**About this task:**
Where the lines below hold images, skip those and copy every word exactly.

---------- Data under study

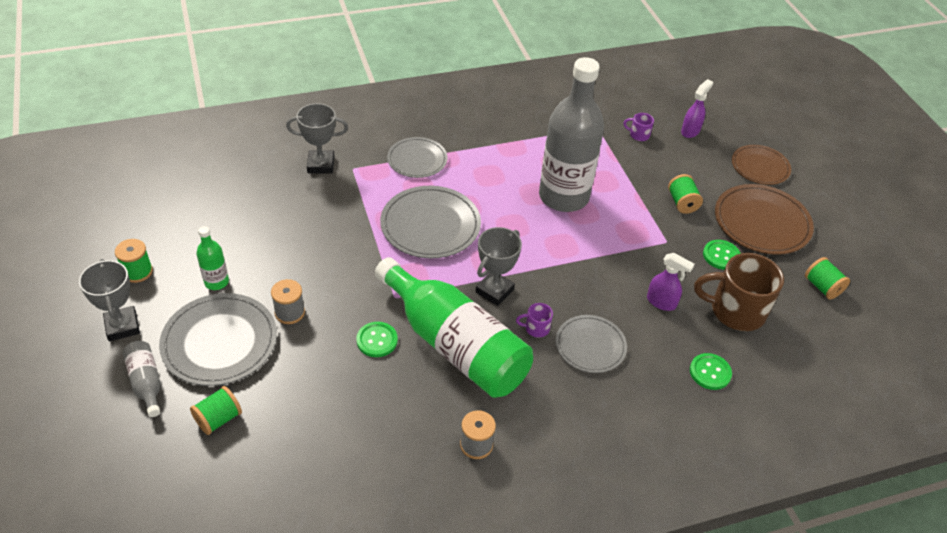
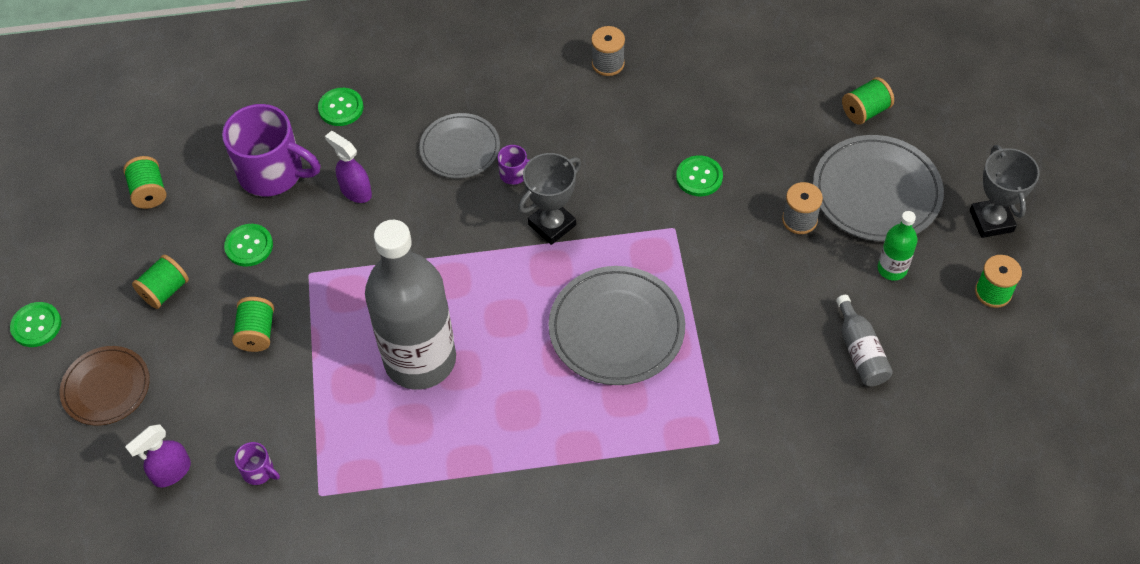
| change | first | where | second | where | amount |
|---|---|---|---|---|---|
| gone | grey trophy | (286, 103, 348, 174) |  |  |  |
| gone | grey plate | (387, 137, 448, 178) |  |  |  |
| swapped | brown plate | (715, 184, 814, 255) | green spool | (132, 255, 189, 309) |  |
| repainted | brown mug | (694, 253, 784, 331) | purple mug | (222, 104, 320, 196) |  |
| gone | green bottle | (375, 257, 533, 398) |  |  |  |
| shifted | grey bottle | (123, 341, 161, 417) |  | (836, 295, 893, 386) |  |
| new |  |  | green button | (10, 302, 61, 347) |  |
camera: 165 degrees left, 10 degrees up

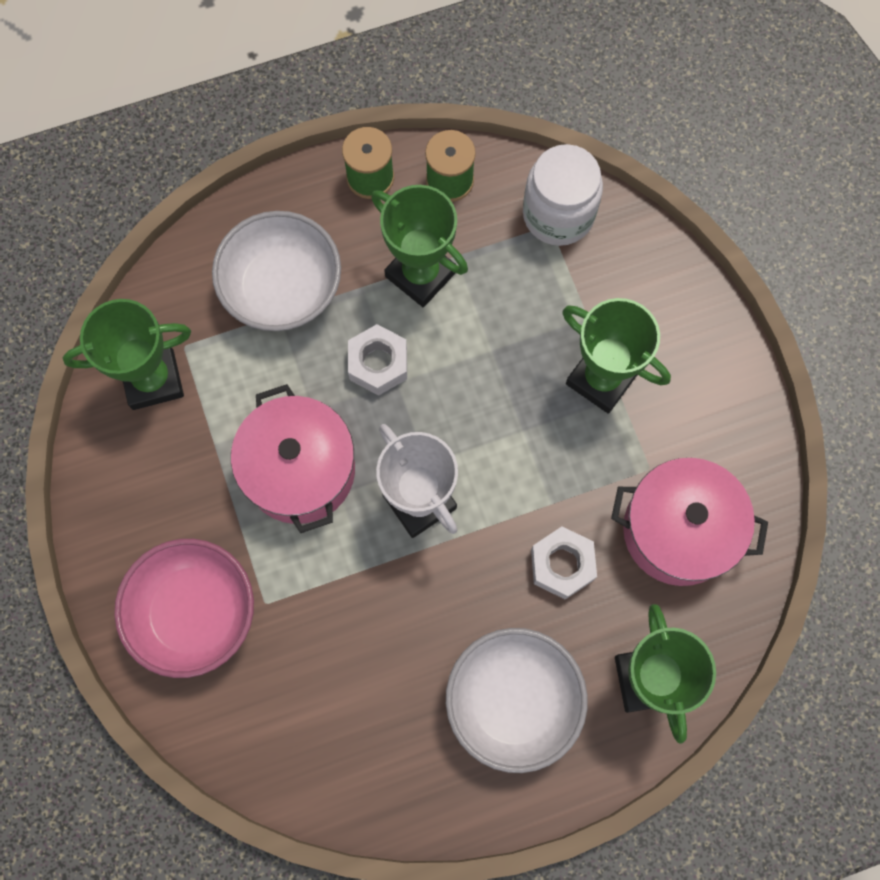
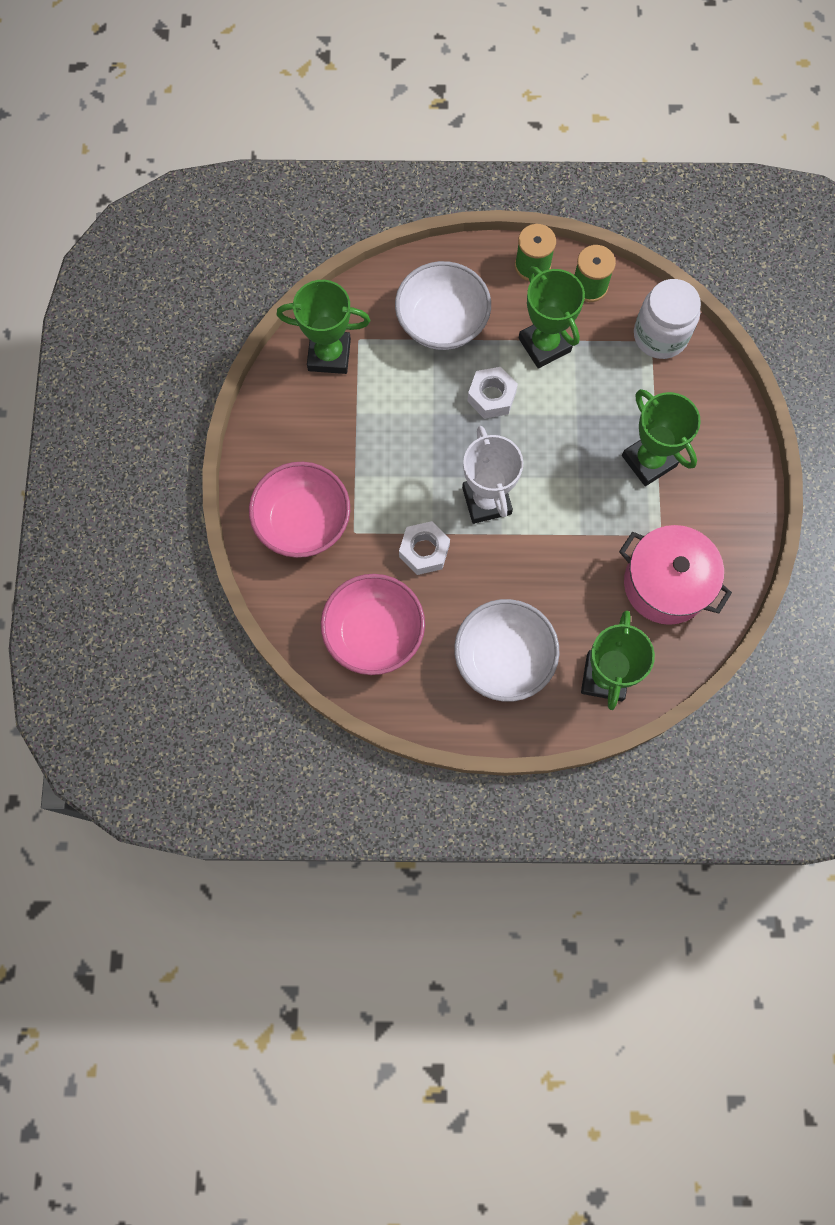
| change | first | where | second | where | amount |
|---|---|---|---|---|---|
| gone | pink pot | (231, 384, 355, 533) |  |  |  |
| shifted | white nut | (531, 526, 597, 600) |  | (399, 521, 450, 575) |  |
| new |  |  | pink bowl | (321, 574, 425, 675) |  |
camera: 20 degrees right, 0 degrees up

--------------------

**Solution to this problem:**
| change | first | where | second | where | amount |
|---|---|---|---|---|---|
| gone | grey trophy | (286, 103, 348, 174) |  |  |  |
| gone | grey plate | (387, 137, 448, 178) |  |  |  |
| swapped | brown plate | (715, 184, 814, 255) | green spool | (132, 255, 189, 309) |  |
| repainted | brown mug | (694, 253, 784, 331) | purple mug | (222, 104, 320, 196) |  |
| gone | green bottle | (375, 257, 533, 398) |  |  |  |
| shifted | grey bottle | (123, 341, 161, 417) |  | (836, 295, 893, 386) |  |
| new |  |  | green button | (10, 302, 61, 347) |  |
camera: 165 degrees left, 10 degrees up

| change | first | where | second | where | amount |
|---|---|---|---|---|---|
| gone | pink pot | (231, 384, 355, 533) |  |  |  |
| shifted | white nut | (531, 526, 597, 600) |  | (399, 521, 450, 575) |  |
| new |  |  | pink bowl | (321, 574, 425, 675) |  |
camera: 20 degrees right, 0 degrees up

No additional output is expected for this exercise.